------ The records
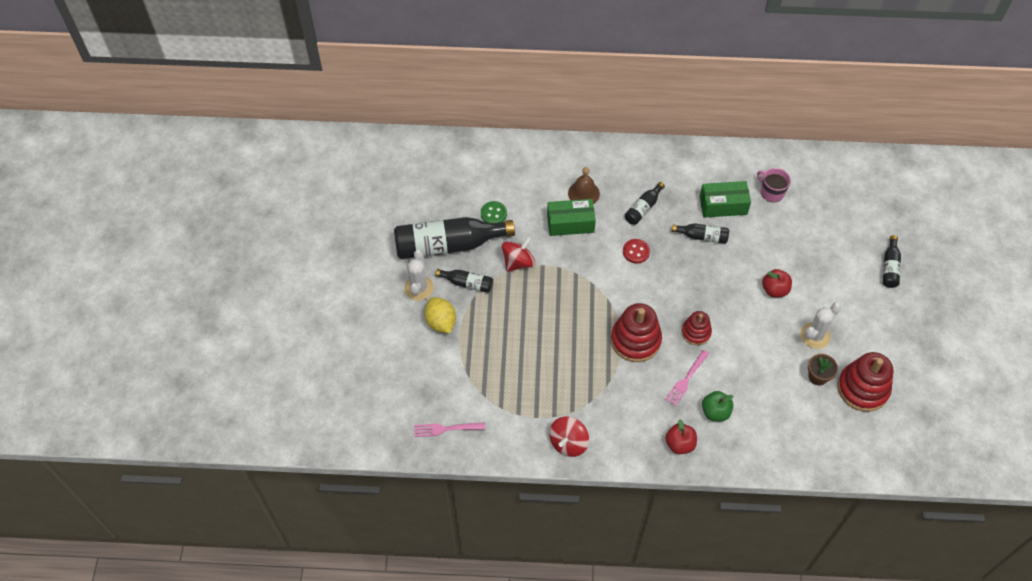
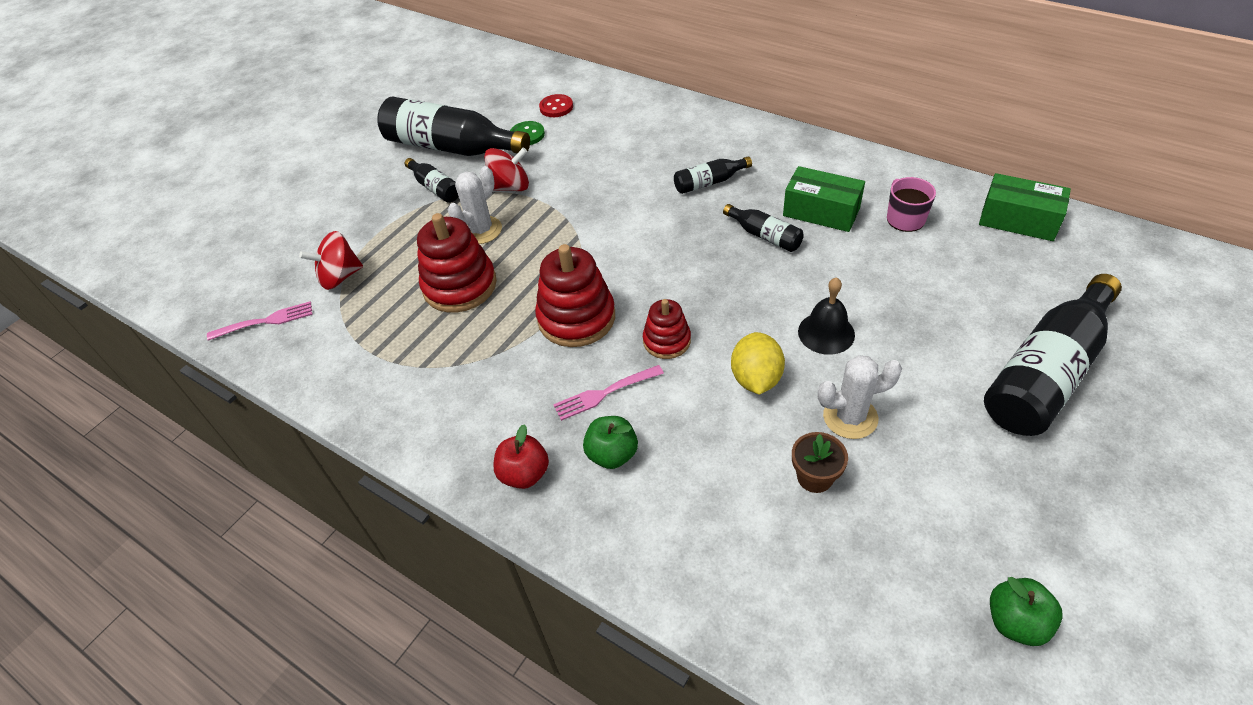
camera: 35 degrees right, 10 degrees down
(419, 288) = (382, 175): white cactus -> white cactus (481, 230)
(441, 322) = (371, 214): yellow lemon -> yellow lemon (756, 379)
(446, 429) = (265, 322): pink fork -> pink fork turned 135 degrees clockwise
(568, 443) = (382, 402): red spinning top -> red spinning top (340, 277)
(570, 223) = (605, 170): green box -> green box (1018, 220)
(583, 193) = (647, 147): brown bell -> none
(636, 252) = (661, 223): red button -> red button (556, 107)
(774, 290) = (826, 333): red apple -> black bell
(862, 388) = (884, 530): red stacking toy -> red stacking toy (460, 286)
(890, 267) = (1046, 373): black bottle -> black bottle, size x2.11
(935, 404) = (1016, 622): none -> green apple

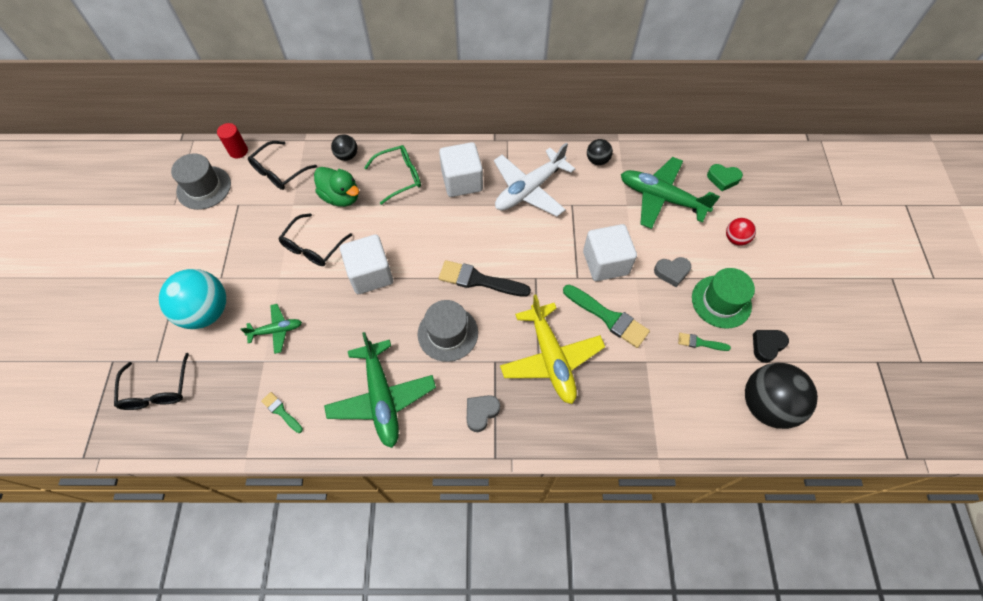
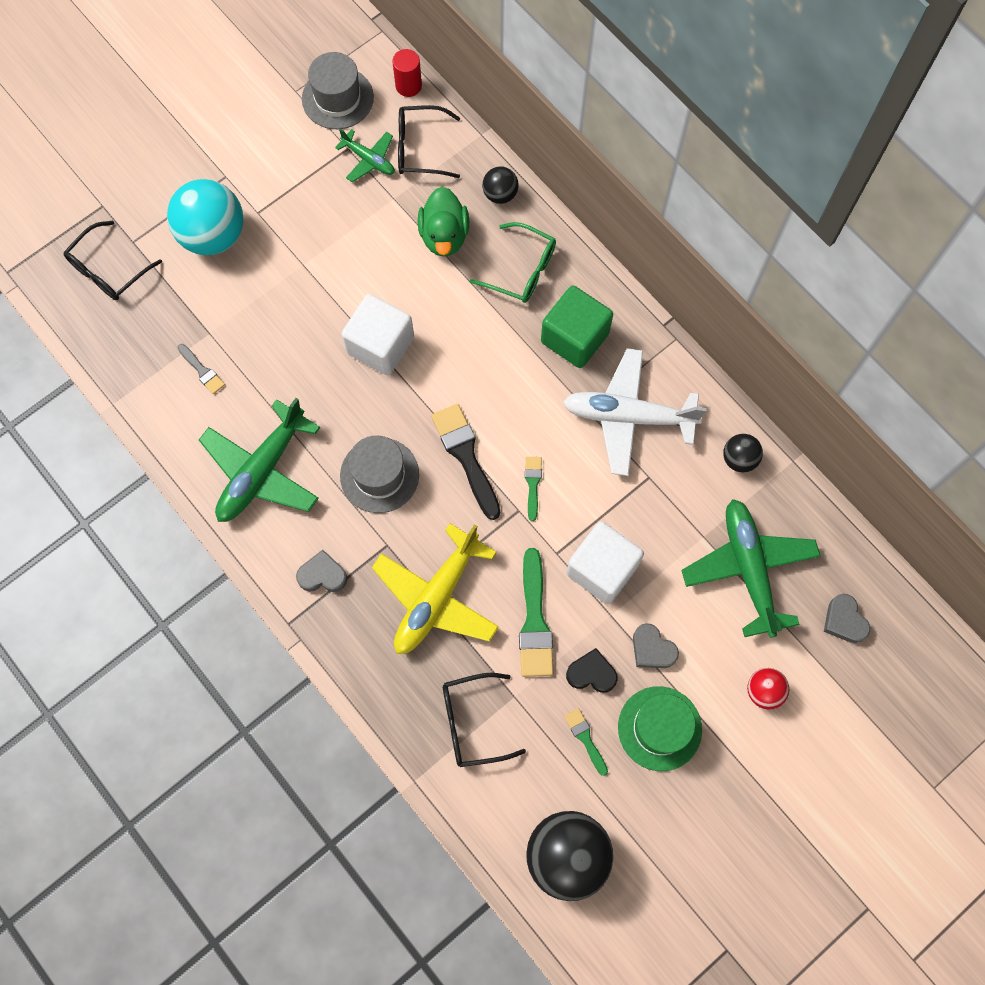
camera: 50 degrees right, 10 degrees up
(276, 330) = (248, 315): green plane -> green plane (369, 160)
(281, 411) = (176, 394): green brush -> green brush (533, 484)
(282, 384) = (202, 371): none -> grey brush
(313, 247) = (363, 264): black glasses -> black glasses (472, 722)
(462, 181) = (574, 338): white cube -> green cube
(723, 179) = (844, 621): green heart -> grey heart
(767, 346) = (643, 814): black heart -> black heart (591, 673)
------------
Problem to solve ▸
Only those lines from the one containing "(774, 290) = (826, 333): red" to the end of the material above, retyped exactly and without pictures, belong in your reply.

Response ▸
(774, 290) = (826, 333): red apple -> black bell
(862, 388) = (884, 530): red stacking toy -> red stacking toy (460, 286)
(890, 267) = (1046, 373): black bottle -> black bottle, size x2.11
(935, 404) = (1016, 622): none -> green apple

camera: 50 degrees right, 10 degrees up
(276, 330) = (248, 315): green plane -> green plane (369, 160)
(281, 411) = (176, 394): green brush -> green brush (533, 484)
(282, 384) = (202, 371): none -> grey brush
(313, 247) = (363, 264): black glasses -> black glasses (472, 722)
(462, 181) = (574, 338): white cube -> green cube
(723, 179) = (844, 621): green heart -> grey heart
(767, 346) = (643, 814): black heart -> black heart (591, 673)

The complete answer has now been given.